YOUR ASSIGNMENT>
Your copy starts at the line containing "(703, 161) = (503, 57): none" and ends at the last line below. Copy exactly, without pictures.

=======

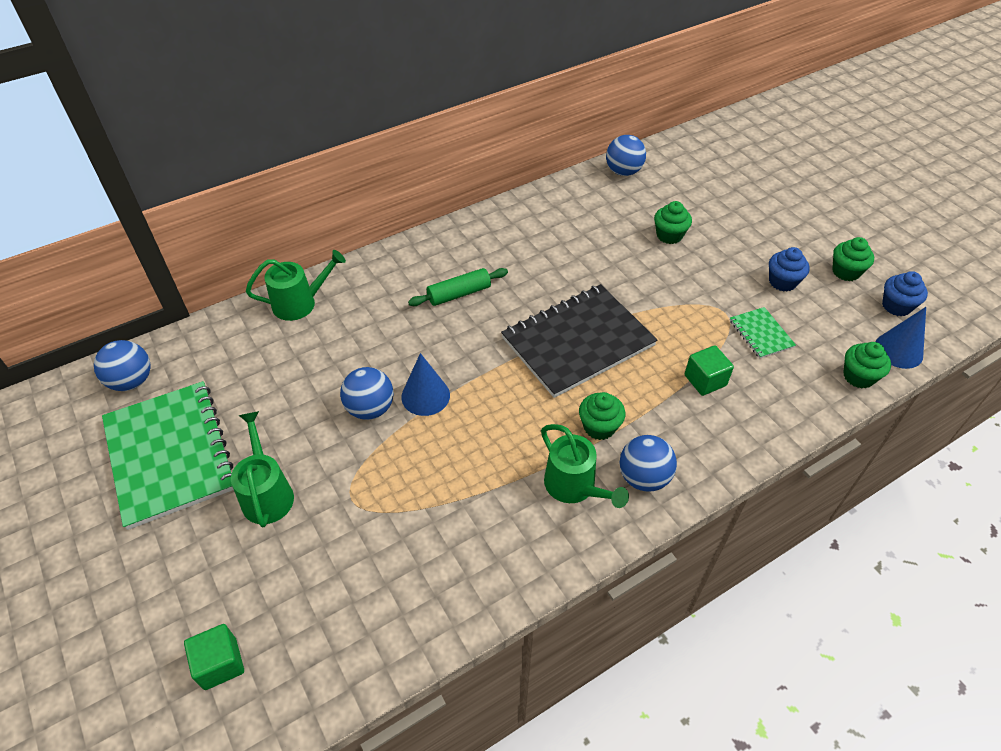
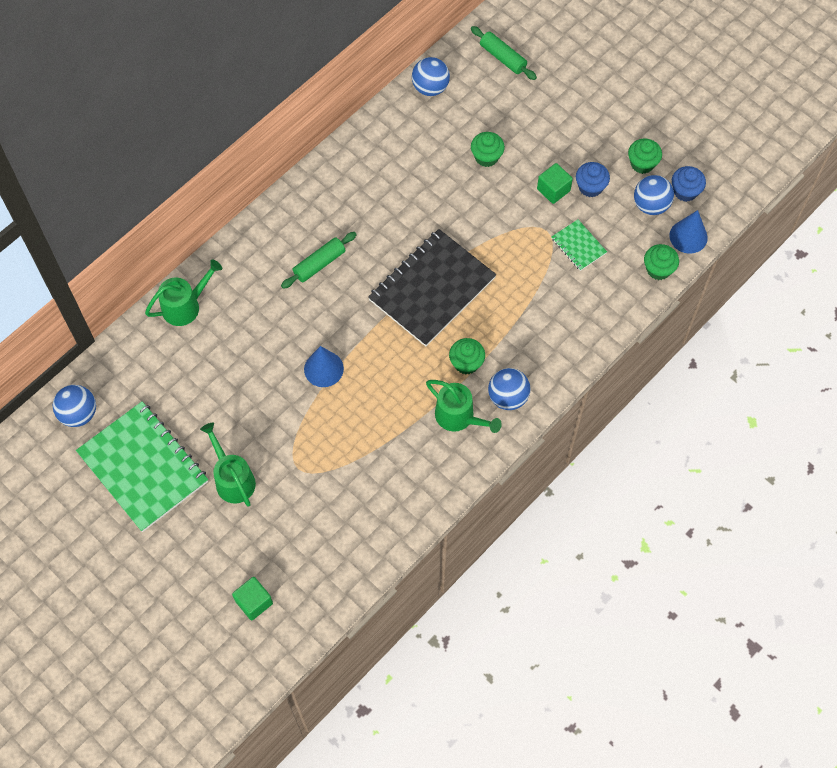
camera: 15 degrees left, 15 degrees up
(370, 408) = (284, 390): blue ball -> blue ball (650, 205)
(703, 161) = (503, 57): none -> green rolling pin
(705, 380) = (540, 301): green cube -> green cube (553, 190)

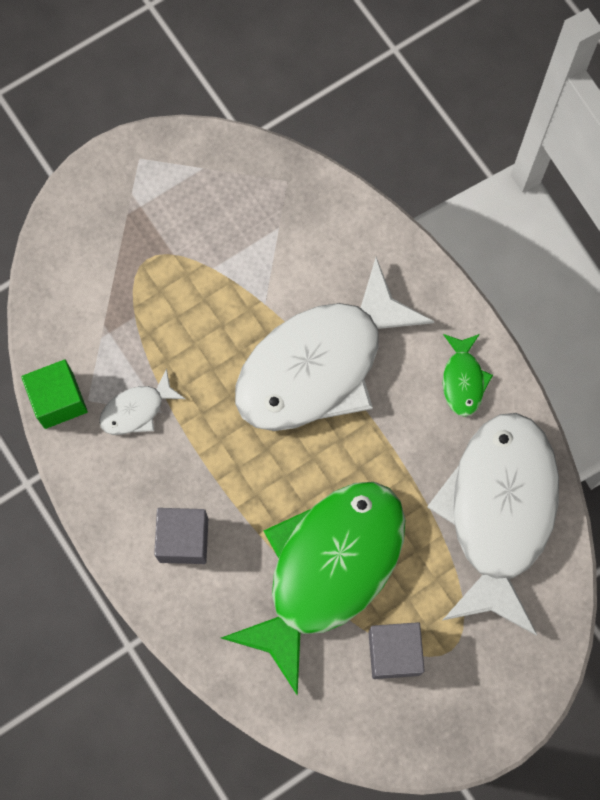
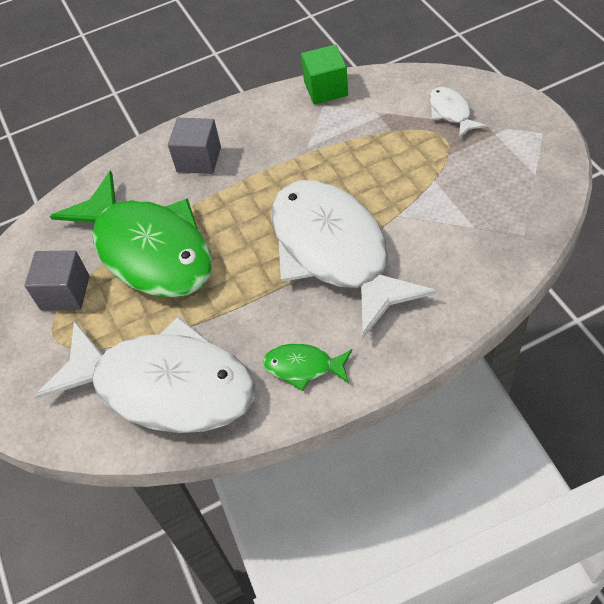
camera: 105 degrees right, 20 degrees down
(137, 410) = (311, 132): white fish -> white fish (451, 112)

=======

SOLUTION TO THE PROBLEM>
(703, 161) = (503, 57): none -> green rolling pin
(705, 380) = (540, 301): green cube -> green cube (553, 190)

camera: 105 degrees right, 20 degrees down
(137, 410) = (311, 132): white fish -> white fish (451, 112)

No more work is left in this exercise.